===== Working data =====
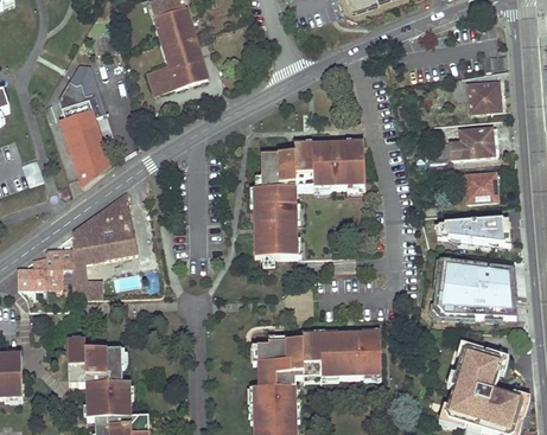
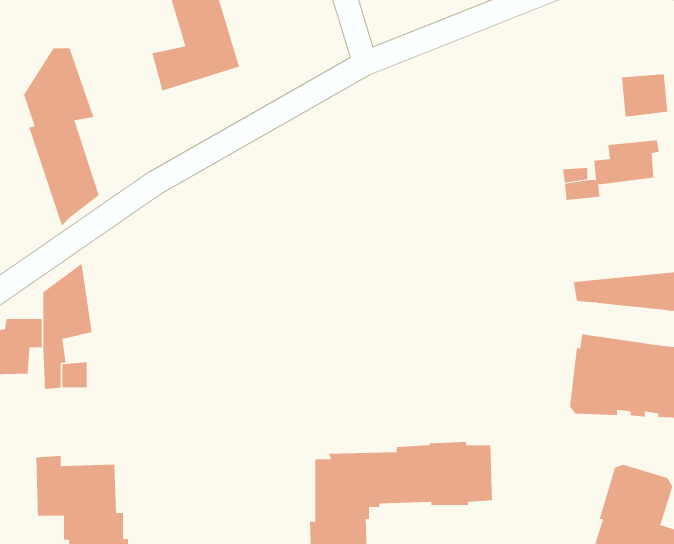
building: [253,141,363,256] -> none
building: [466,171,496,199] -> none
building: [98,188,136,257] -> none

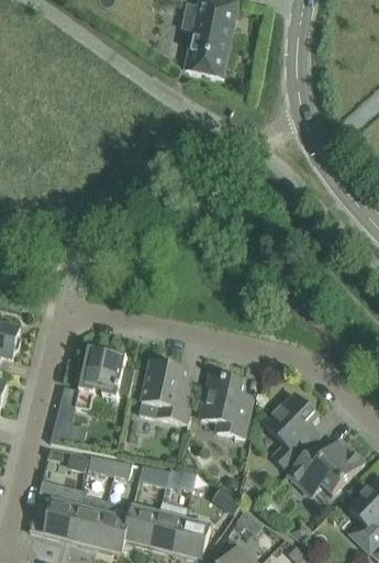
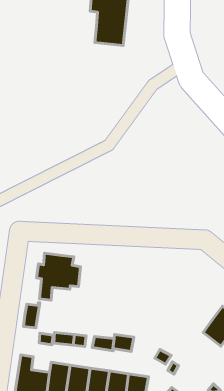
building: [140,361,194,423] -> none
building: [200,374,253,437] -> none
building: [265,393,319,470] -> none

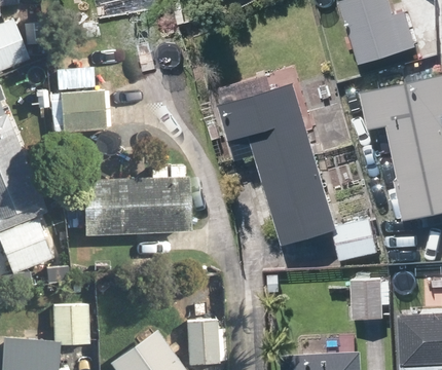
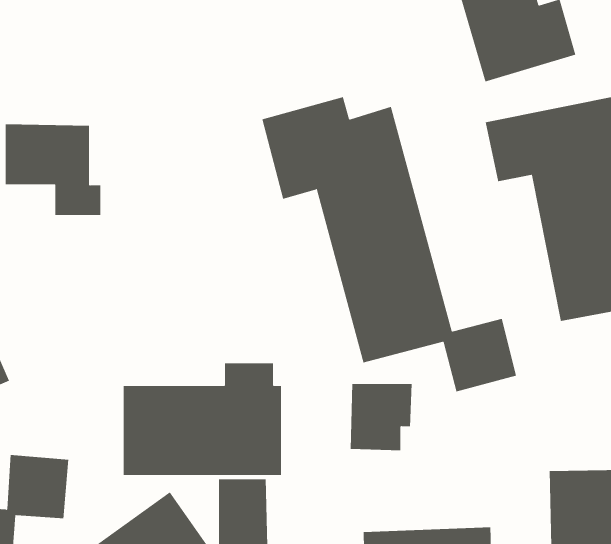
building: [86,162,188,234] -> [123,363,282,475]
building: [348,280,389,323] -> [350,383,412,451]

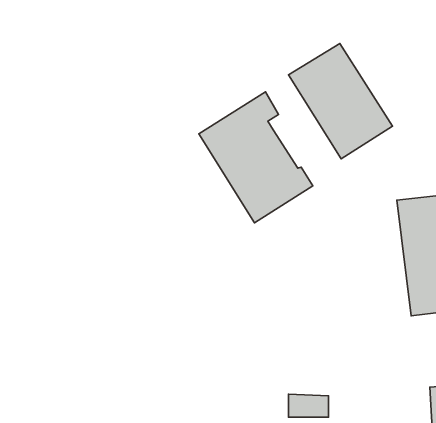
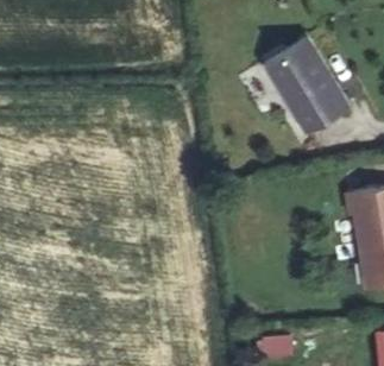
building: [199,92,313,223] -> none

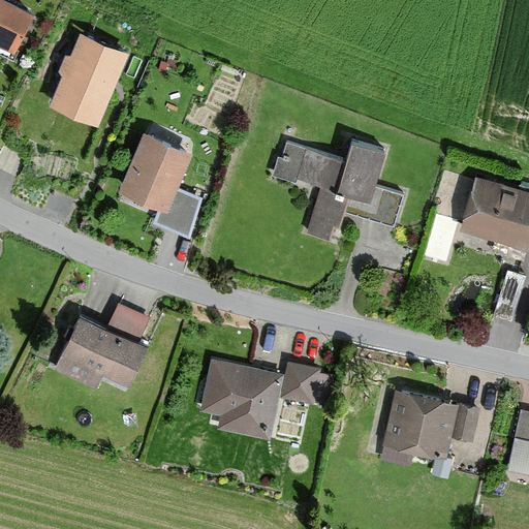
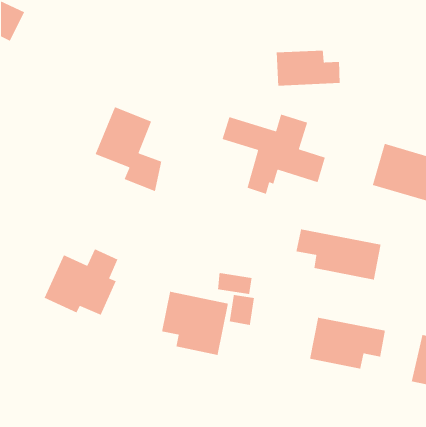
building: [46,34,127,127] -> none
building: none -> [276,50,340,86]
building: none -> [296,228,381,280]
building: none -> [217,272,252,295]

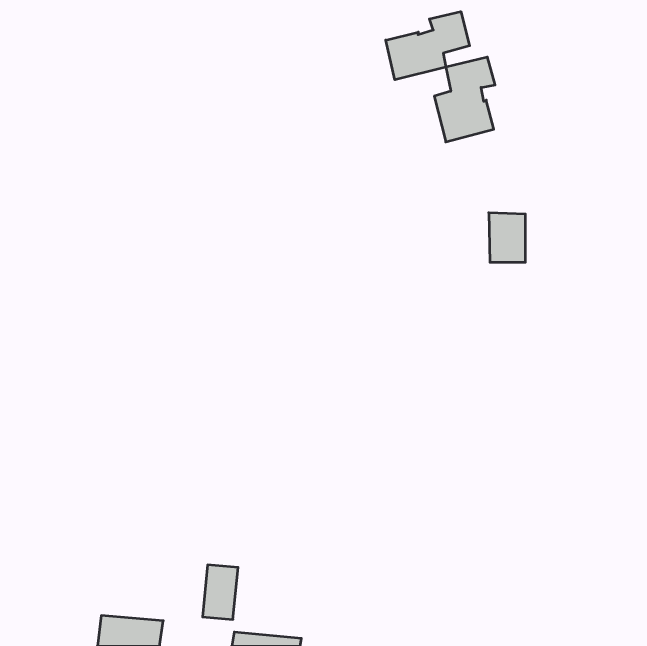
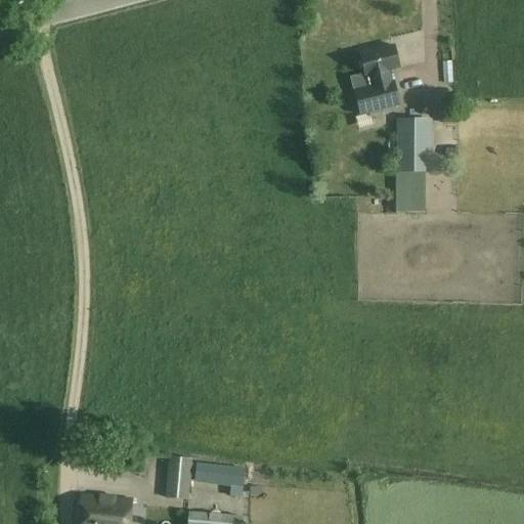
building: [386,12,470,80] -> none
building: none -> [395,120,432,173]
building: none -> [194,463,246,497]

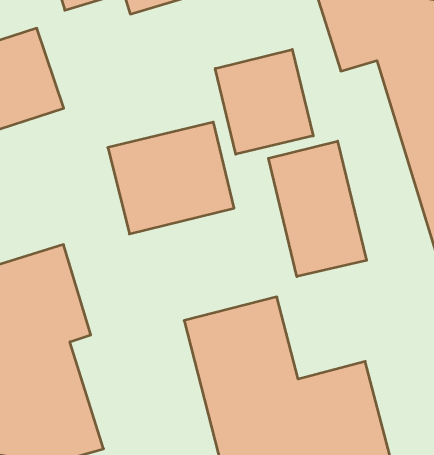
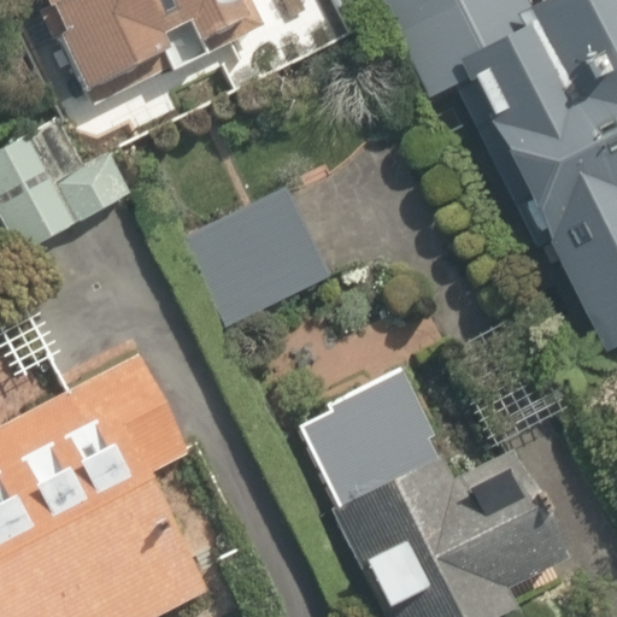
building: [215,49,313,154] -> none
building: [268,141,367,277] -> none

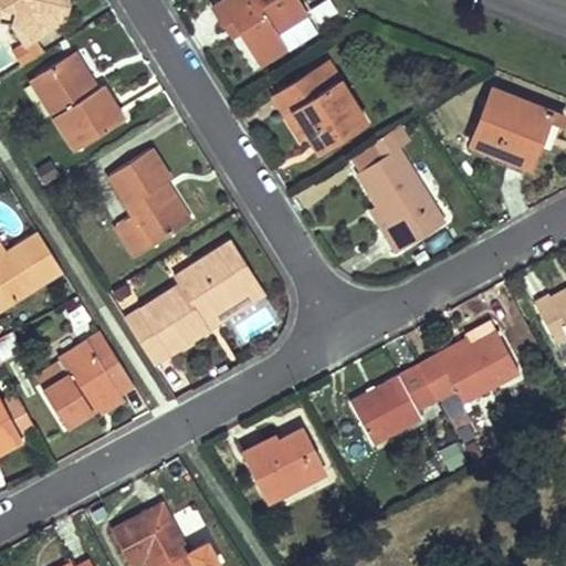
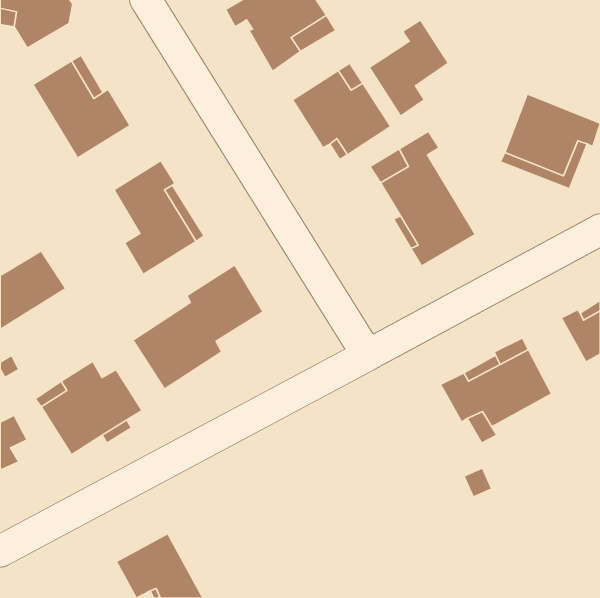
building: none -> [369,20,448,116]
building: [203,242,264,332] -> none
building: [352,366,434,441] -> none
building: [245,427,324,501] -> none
=====
The answer should consist only of the lines from the line with "building: [199,92,313,223] -> none" through the last line of the data, repeated exactly; pictures stay out.

--- Solution to this task ---
building: [199,92,313,223] -> none

building: [46,34,127,127] -> none
building: none -> [276,50,340,86]
building: none -> [296,228,381,280]
building: none -> [217,272,252,295]

building: [386,12,470,80] -> none
building: none -> [395,120,432,173]
building: none -> [194,463,246,497]

building: [215,49,313,154] -> none
building: [268,141,367,277] -> none

building: none -> [369,20,448,116]
building: [203,242,264,332] -> none
building: [352,366,434,441] -> none
building: [245,427,324,501] -> none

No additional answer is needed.